■ **To-do item**
Nothing but the images is to be left out of your exact copy of the entries.

■ **Records for processing**
------------------------------------------------------------

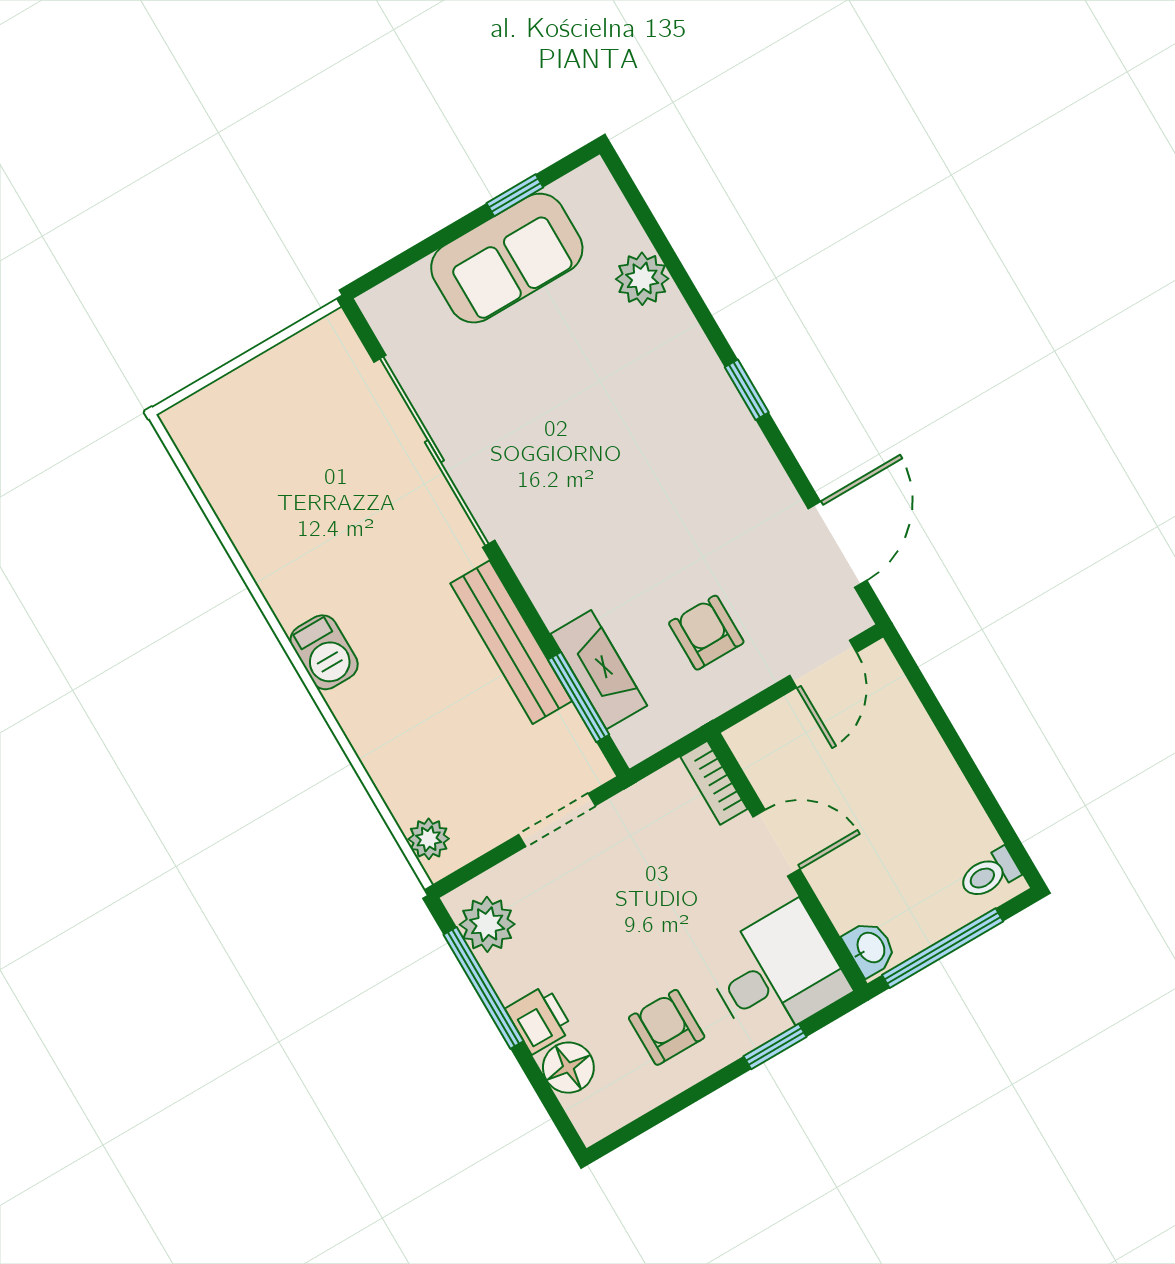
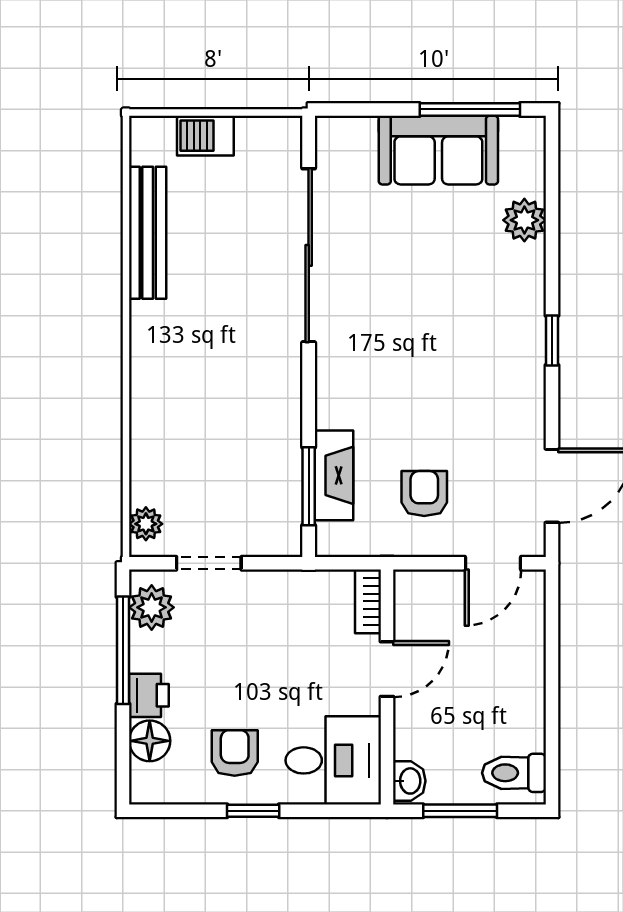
window: (515, 195) -> (470, 109), width x2.17
bench: (511, 642) -> (148, 233), moved
barbecue: (324, 652) -> (205, 136), moved, turned 90
doorway: (557, 820) -> (209, 563), moved
door: (776, 843) -> (387, 669), hinge flipped
toilet: (989, 874) -> (514, 773), width x1.37, depth x1.39
window: (943, 948) -> (460, 811), width x0.69
window: (775, 1046) -> (253, 811), moved

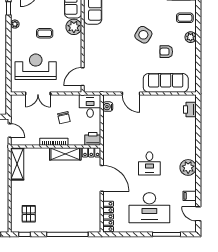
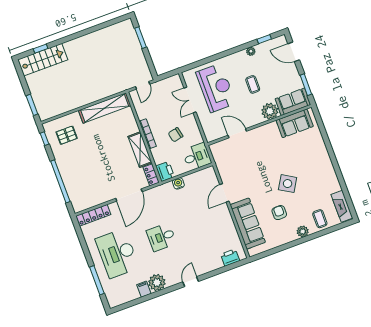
door: (83, 77) -> (237, 133), moved
water cooler: (108, 107) -> (178, 183), moved
shelving: (17, 164) -> (105, 108), width x1.47
plant: (188, 167) -> (157, 283), moved
door: (198, 214) -> (191, 282), moved

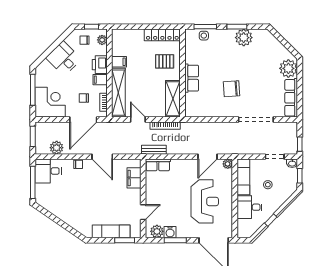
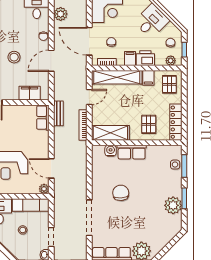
pallet: (125, 41) -> (169, 84), added
water cooler: (190, 99) -> (111, 151), added
stool: (99, 193) -> (14, 57), added

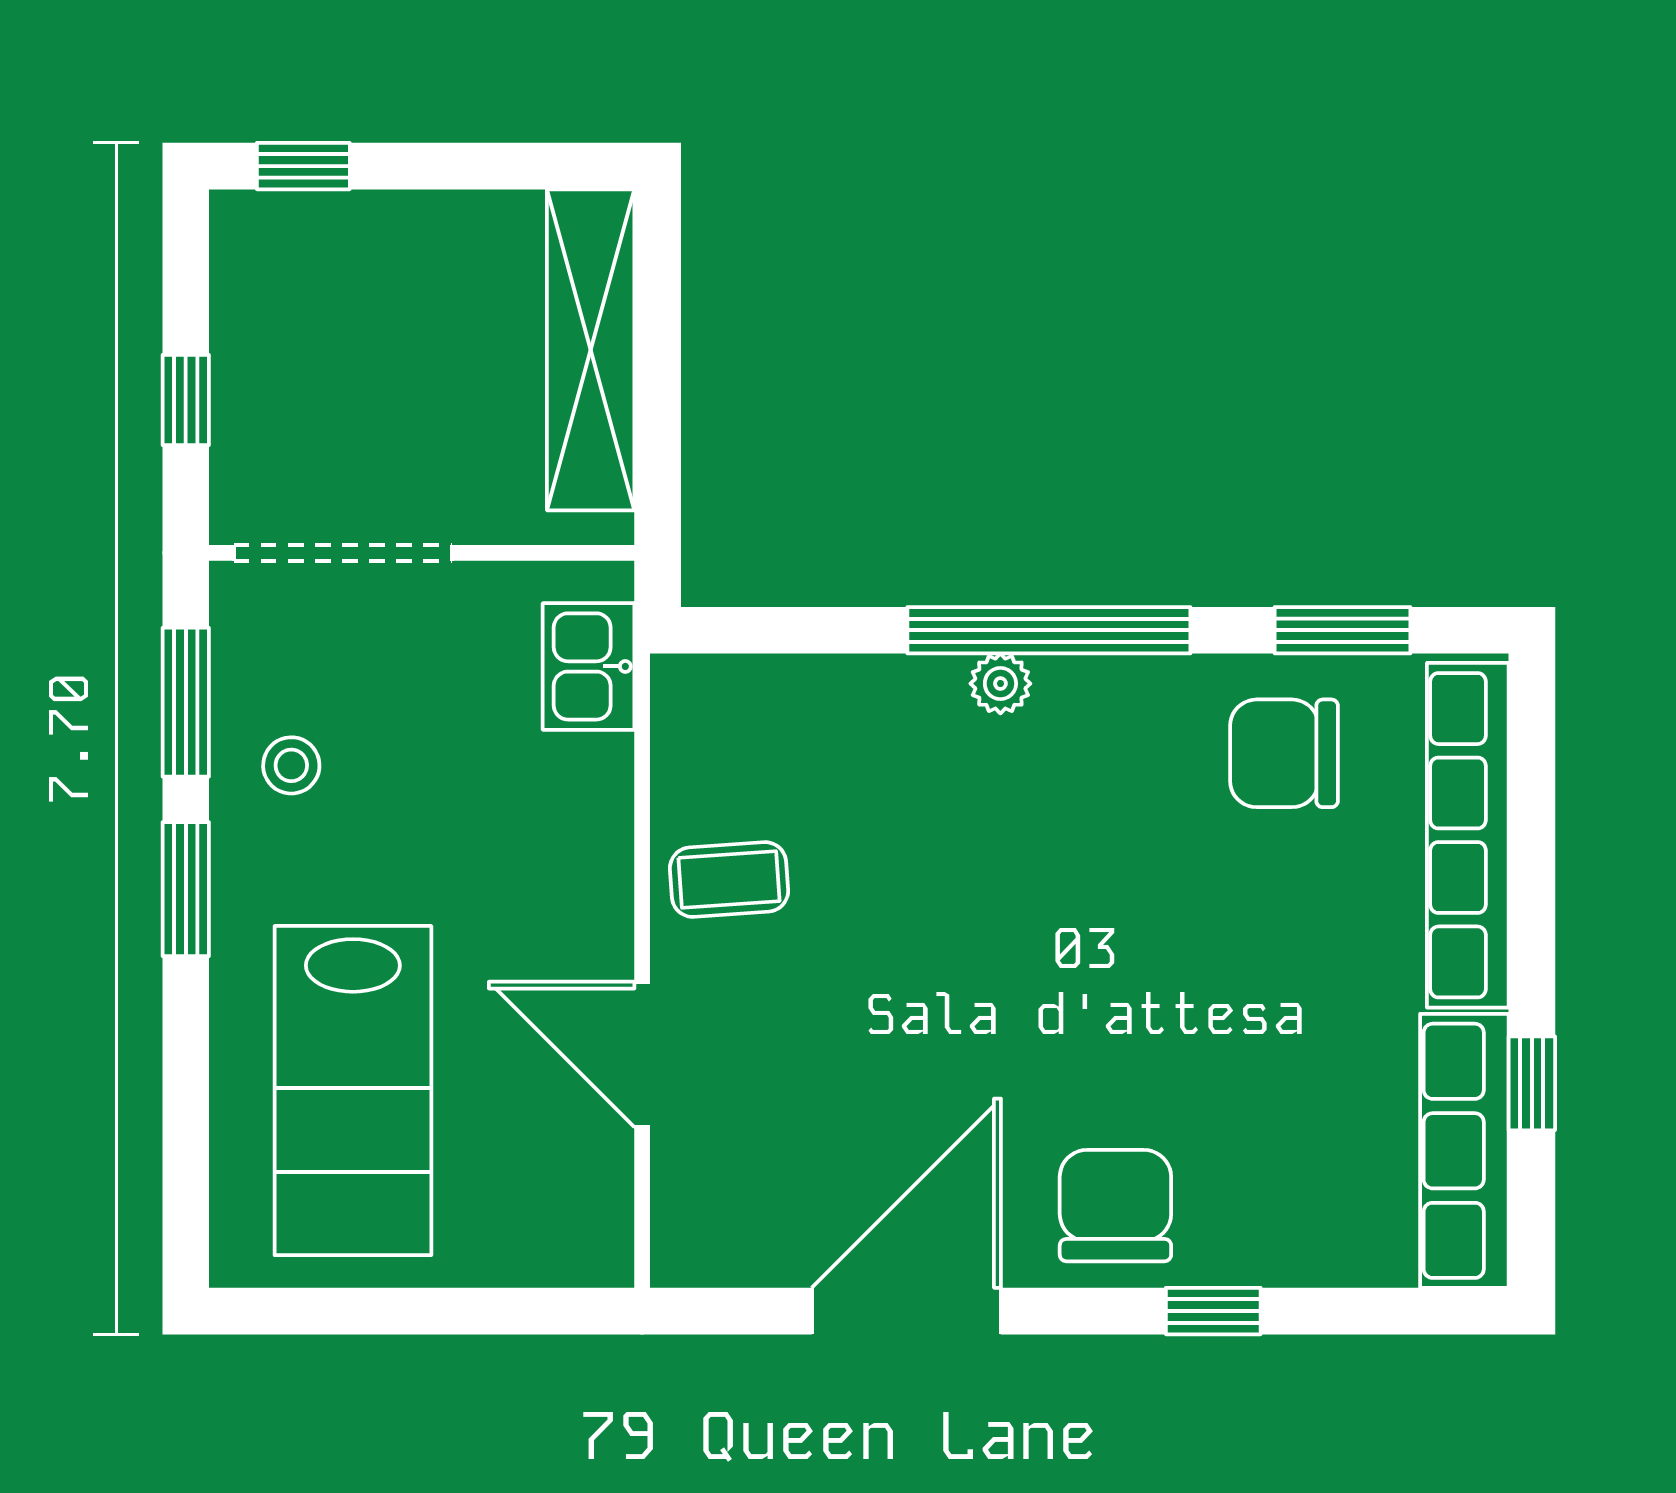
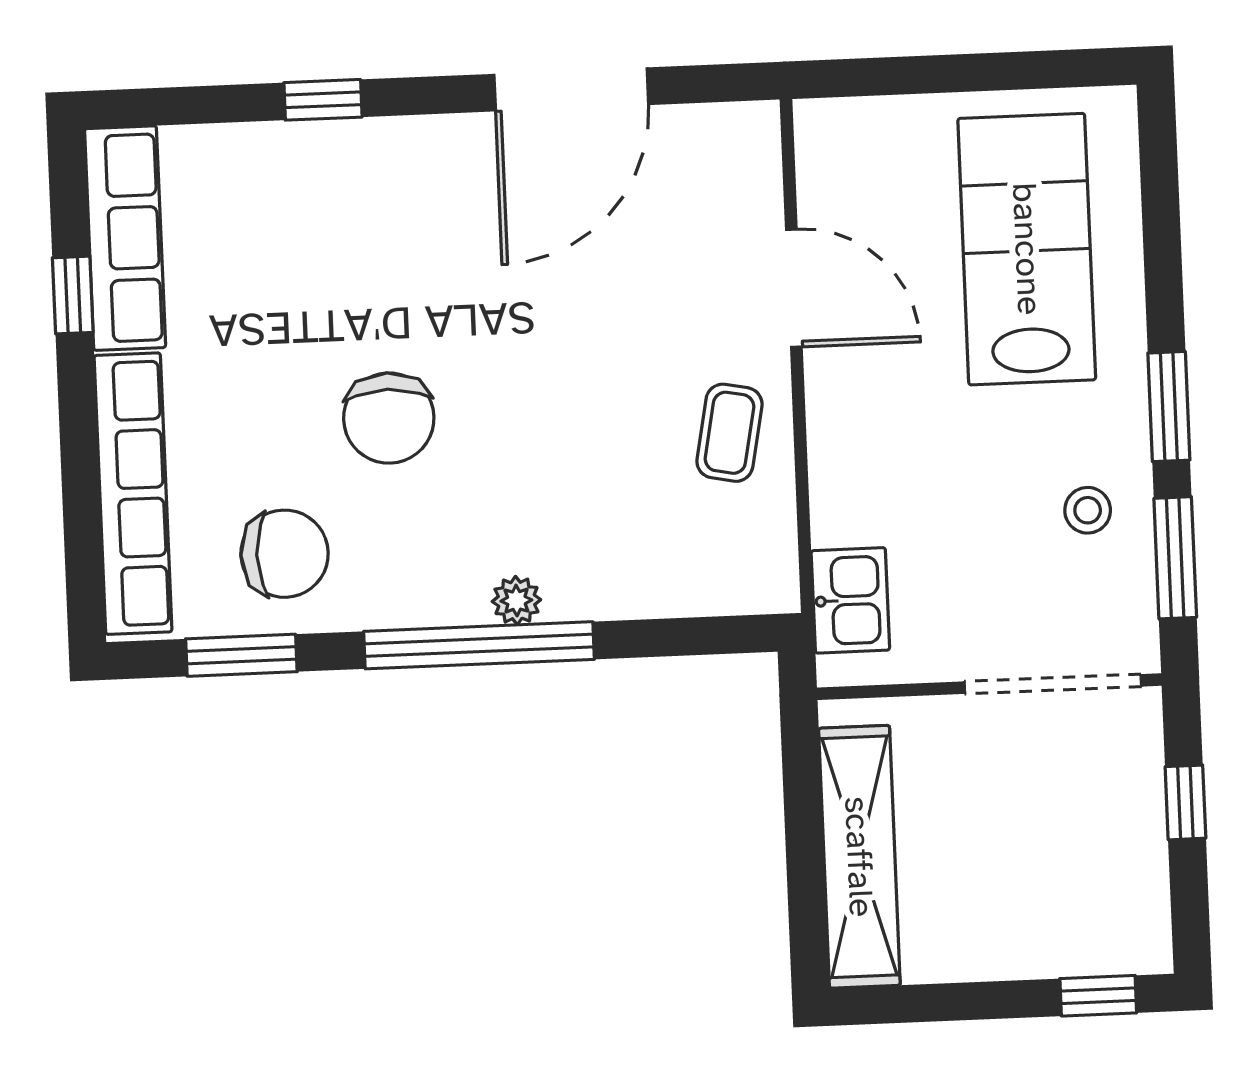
coffee table: (729, 880) -> (729, 433), turned -75
chair: (1115, 1206) -> (389, 418), moved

------------------------------------------------------------

■ **Output**
window: (515, 195) -> (470, 109), width x2.17
bench: (511, 642) -> (148, 233), moved
barbecue: (324, 652) -> (205, 136), moved, turned 90
doorway: (557, 820) -> (209, 563), moved
door: (776, 843) -> (387, 669), hinge flipped
toilet: (989, 874) -> (514, 773), width x1.37, depth x1.39
window: (943, 948) -> (460, 811), width x0.69
window: (775, 1046) -> (253, 811), moved

door: (83, 77) -> (237, 133), moved
water cooler: (108, 107) -> (178, 183), moved
shelving: (17, 164) -> (105, 108), width x1.47
plant: (188, 167) -> (157, 283), moved
door: (198, 214) -> (191, 282), moved

pallet: (125, 41) -> (169, 84), added
water cooler: (190, 99) -> (111, 151), added
stool: (99, 193) -> (14, 57), added

coffee table: (729, 880) -> (729, 433), turned -75
chair: (1115, 1206) -> (389, 418), moved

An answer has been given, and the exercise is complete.